---------- RECORDS PROVIDED ----------

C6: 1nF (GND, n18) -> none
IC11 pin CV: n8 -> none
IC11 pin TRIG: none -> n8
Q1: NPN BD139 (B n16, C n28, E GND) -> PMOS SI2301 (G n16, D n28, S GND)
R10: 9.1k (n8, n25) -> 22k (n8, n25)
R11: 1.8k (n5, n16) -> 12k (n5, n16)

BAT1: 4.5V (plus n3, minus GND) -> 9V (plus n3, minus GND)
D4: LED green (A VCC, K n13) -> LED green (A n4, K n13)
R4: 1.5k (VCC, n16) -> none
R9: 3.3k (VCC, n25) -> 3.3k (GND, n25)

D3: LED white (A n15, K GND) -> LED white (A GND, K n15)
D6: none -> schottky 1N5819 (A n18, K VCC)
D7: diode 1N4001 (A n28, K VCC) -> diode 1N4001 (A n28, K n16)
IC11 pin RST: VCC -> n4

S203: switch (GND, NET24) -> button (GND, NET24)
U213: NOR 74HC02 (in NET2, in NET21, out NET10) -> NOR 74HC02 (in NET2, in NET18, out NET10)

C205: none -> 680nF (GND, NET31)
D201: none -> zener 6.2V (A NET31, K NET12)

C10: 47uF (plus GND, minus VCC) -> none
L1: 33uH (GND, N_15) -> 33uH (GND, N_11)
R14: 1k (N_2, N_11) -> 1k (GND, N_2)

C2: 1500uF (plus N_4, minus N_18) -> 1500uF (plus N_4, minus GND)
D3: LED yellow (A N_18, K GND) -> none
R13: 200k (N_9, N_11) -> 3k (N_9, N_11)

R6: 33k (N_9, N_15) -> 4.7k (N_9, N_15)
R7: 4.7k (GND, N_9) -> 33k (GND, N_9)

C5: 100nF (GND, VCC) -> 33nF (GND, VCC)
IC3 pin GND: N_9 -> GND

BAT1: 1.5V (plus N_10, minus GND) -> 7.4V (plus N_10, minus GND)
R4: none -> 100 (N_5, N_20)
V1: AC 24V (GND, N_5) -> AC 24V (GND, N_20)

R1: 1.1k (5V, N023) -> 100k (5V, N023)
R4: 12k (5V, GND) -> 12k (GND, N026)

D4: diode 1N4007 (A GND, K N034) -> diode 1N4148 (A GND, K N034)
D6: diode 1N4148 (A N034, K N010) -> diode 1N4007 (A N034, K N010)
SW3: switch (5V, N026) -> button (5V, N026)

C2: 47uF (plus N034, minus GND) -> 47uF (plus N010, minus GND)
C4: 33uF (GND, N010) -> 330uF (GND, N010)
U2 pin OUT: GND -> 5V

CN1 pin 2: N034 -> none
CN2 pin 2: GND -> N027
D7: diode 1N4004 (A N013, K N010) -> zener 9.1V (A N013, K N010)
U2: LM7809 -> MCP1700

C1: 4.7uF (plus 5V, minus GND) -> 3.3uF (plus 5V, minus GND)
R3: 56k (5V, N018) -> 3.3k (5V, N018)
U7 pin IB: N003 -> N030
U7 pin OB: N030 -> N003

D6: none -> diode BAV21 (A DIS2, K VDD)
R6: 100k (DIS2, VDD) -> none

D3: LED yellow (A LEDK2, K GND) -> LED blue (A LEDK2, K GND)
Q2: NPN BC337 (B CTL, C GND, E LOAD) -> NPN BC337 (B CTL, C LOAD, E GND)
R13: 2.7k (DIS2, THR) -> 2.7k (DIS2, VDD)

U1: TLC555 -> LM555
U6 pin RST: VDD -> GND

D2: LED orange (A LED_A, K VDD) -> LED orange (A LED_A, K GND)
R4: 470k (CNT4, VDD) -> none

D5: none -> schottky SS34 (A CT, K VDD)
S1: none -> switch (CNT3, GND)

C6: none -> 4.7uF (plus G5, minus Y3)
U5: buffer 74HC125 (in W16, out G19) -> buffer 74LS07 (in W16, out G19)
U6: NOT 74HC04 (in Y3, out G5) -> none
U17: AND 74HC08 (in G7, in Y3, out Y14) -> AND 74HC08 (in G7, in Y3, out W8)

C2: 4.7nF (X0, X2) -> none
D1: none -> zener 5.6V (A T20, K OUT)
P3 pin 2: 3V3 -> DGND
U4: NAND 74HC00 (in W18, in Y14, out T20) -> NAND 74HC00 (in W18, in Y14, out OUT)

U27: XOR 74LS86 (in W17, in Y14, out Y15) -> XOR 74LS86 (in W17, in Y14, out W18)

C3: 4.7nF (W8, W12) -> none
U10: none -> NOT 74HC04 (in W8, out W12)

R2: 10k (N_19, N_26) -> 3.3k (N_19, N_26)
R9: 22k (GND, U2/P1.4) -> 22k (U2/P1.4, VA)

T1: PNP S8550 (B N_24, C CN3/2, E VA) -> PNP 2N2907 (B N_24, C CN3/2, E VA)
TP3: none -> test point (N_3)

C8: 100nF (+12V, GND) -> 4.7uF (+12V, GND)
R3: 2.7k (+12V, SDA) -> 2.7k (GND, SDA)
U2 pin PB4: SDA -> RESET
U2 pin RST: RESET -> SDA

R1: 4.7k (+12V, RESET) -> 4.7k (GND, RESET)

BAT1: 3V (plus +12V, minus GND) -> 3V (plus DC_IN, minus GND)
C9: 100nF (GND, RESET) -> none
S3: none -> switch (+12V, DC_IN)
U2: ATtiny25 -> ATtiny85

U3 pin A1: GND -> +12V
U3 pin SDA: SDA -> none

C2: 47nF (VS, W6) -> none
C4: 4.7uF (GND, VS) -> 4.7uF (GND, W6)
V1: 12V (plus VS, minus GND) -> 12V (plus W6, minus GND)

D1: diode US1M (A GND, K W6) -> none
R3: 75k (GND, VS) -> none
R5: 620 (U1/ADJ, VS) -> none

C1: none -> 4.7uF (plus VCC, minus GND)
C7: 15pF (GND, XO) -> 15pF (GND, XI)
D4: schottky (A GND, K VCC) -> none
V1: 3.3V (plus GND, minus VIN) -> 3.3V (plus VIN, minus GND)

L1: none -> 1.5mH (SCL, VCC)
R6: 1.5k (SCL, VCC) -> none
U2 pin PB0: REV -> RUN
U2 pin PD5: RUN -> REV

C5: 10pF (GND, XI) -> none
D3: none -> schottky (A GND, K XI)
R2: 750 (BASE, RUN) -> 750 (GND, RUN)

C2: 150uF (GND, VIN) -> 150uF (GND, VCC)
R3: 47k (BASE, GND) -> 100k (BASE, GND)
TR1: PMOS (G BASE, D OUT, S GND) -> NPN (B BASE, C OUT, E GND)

----------

- [YOUR GOAL]:
The entire listing needs to be output again, exactly, please.

- [WRITTEN ANSWER]:
C6: 1nF (GND, n18) -> none
IC11 pin CV: n8 -> none
IC11 pin TRIG: none -> n8
Q1: NPN BD139 (B n16, C n28, E GND) -> PMOS SI2301 (G n16, D n28, S GND)
R10: 9.1k (n8, n25) -> 22k (n8, n25)
R11: 1.8k (n5, n16) -> 12k (n5, n16)

BAT1: 4.5V (plus n3, minus GND) -> 9V (plus n3, minus GND)
D4: LED green (A VCC, K n13) -> LED green (A n4, K n13)
R4: 1.5k (VCC, n16) -> none
R9: 3.3k (VCC, n25) -> 3.3k (GND, n25)

D3: LED white (A n15, K GND) -> LED white (A GND, K n15)
D6: none -> schottky 1N5819 (A n18, K VCC)
D7: diode 1N4001 (A n28, K VCC) -> diode 1N4001 (A n28, K n16)
IC11 pin RST: VCC -> n4

S203: switch (GND, NET24) -> button (GND, NET24)
U213: NOR 74HC02 (in NET2, in NET21, out NET10) -> NOR 74HC02 (in NET2, in NET18, out NET10)

C205: none -> 680nF (GND, NET31)
D201: none -> zener 6.2V (A NET31, K NET12)

C10: 47uF (plus GND, minus VCC) -> none
L1: 33uH (GND, N_15) -> 33uH (GND, N_11)
R14: 1k (N_2, N_11) -> 1k (GND, N_2)

C2: 1500uF (plus N_4, minus N_18) -> 1500uF (plus N_4, minus GND)
D3: LED yellow (A N_18, K GND) -> none
R13: 200k (N_9, N_11) -> 3k (N_9, N_11)

R6: 33k (N_9, N_15) -> 4.7k (N_9, N_15)
R7: 4.7k (GND, N_9) -> 33k (GND, N_9)

C5: 100nF (GND, VCC) -> 33nF (GND, VCC)
IC3 pin GND: N_9 -> GND

BAT1: 1.5V (plus N_10, minus GND) -> 7.4V (plus N_10, minus GND)
R4: none -> 100 (N_5, N_20)
V1: AC 24V (GND, N_5) -> AC 24V (GND, N_20)

R1: 1.1k (5V, N023) -> 100k (5V, N023)
R4: 12k (5V, GND) -> 12k (GND, N026)

D4: diode 1N4007 (A GND, K N034) -> diode 1N4148 (A GND, K N034)
D6: diode 1N4148 (A N034, K N010) -> diode 1N4007 (A N034, K N010)
SW3: switch (5V, N026) -> button (5V, N026)

C2: 47uF (plus N034, minus GND) -> 47uF (plus N010, minus GND)
C4: 33uF (GND, N010) -> 330uF (GND, N010)
U2 pin OUT: GND -> 5V

CN1 pin 2: N034 -> none
CN2 pin 2: GND -> N027
D7: diode 1N4004 (A N013, K N010) -> zener 9.1V (A N013, K N010)
U2: LM7809 -> MCP1700

C1: 4.7uF (plus 5V, minus GND) -> 3.3uF (plus 5V, minus GND)
R3: 56k (5V, N018) -> 3.3k (5V, N018)
U7 pin IB: N003 -> N030
U7 pin OB: N030 -> N003

D6: none -> diode BAV21 (A DIS2, K VDD)
R6: 100k (DIS2, VDD) -> none

D3: LED yellow (A LEDK2, K GND) -> LED blue (A LEDK2, K GND)
Q2: NPN BC337 (B CTL, C GND, E LOAD) -> NPN BC337 (B CTL, C LOAD, E GND)
R13: 2.7k (DIS2, THR) -> 2.7k (DIS2, VDD)

U1: TLC555 -> LM555
U6 pin RST: VDD -> GND

D2: LED orange (A LED_A, K VDD) -> LED orange (A LED_A, K GND)
R4: 470k (CNT4, VDD) -> none

D5: none -> schottky SS34 (A CT, K VDD)
S1: none -> switch (CNT3, GND)

C6: none -> 4.7uF (plus G5, minus Y3)
U5: buffer 74HC125 (in W16, out G19) -> buffer 74LS07 (in W16, out G19)
U6: NOT 74HC04 (in Y3, out G5) -> none
U17: AND 74HC08 (in G7, in Y3, out Y14) -> AND 74HC08 (in G7, in Y3, out W8)

C2: 4.7nF (X0, X2) -> none
D1: none -> zener 5.6V (A T20, K OUT)
P3 pin 2: 3V3 -> DGND
U4: NAND 74HC00 (in W18, in Y14, out T20) -> NAND 74HC00 (in W18, in Y14, out OUT)

U27: XOR 74LS86 (in W17, in Y14, out Y15) -> XOR 74LS86 (in W17, in Y14, out W18)

C3: 4.7nF (W8, W12) -> none
U10: none -> NOT 74HC04 (in W8, out W12)

R2: 10k (N_19, N_26) -> 3.3k (N_19, N_26)
R9: 22k (GND, U2/P1.4) -> 22k (U2/P1.4, VA)

T1: PNP S8550 (B N_24, C CN3/2, E VA) -> PNP 2N2907 (B N_24, C CN3/2, E VA)
TP3: none -> test point (N_3)

C8: 100nF (+12V, GND) -> 4.7uF (+12V, GND)
R3: 2.7k (+12V, SDA) -> 2.7k (GND, SDA)
U2 pin PB4: SDA -> RESET
U2 pin RST: RESET -> SDA

R1: 4.7k (+12V, RESET) -> 4.7k (GND, RESET)

BAT1: 3V (plus +12V, minus GND) -> 3V (plus DC_IN, minus GND)
C9: 100nF (GND, RESET) -> none
S3: none -> switch (+12V, DC_IN)
U2: ATtiny25 -> ATtiny85

U3 pin A1: GND -> +12V
U3 pin SDA: SDA -> none

C2: 47nF (VS, W6) -> none
C4: 4.7uF (GND, VS) -> 4.7uF (GND, W6)
V1: 12V (plus VS, minus GND) -> 12V (plus W6, minus GND)

D1: diode US1M (A GND, K W6) -> none
R3: 75k (GND, VS) -> none
R5: 620 (U1/ADJ, VS) -> none

C1: none -> 4.7uF (plus VCC, minus GND)
C7: 15pF (GND, XO) -> 15pF (GND, XI)
D4: schottky (A GND, K VCC) -> none
V1: 3.3V (plus GND, minus VIN) -> 3.3V (plus VIN, minus GND)

L1: none -> 1.5mH (SCL, VCC)
R6: 1.5k (SCL, VCC) -> none
U2 pin PB0: REV -> RUN
U2 pin PD5: RUN -> REV

C5: 10pF (GND, XI) -> none
D3: none -> schottky (A GND, K XI)
R2: 750 (BASE, RUN) -> 750 (GND, RUN)

C2: 150uF (GND, VIN) -> 150uF (GND, VCC)
R3: 47k (BASE, GND) -> 100k (BASE, GND)
TR1: PMOS (G BASE, D OUT, S GND) -> NPN (B BASE, C OUT, E GND)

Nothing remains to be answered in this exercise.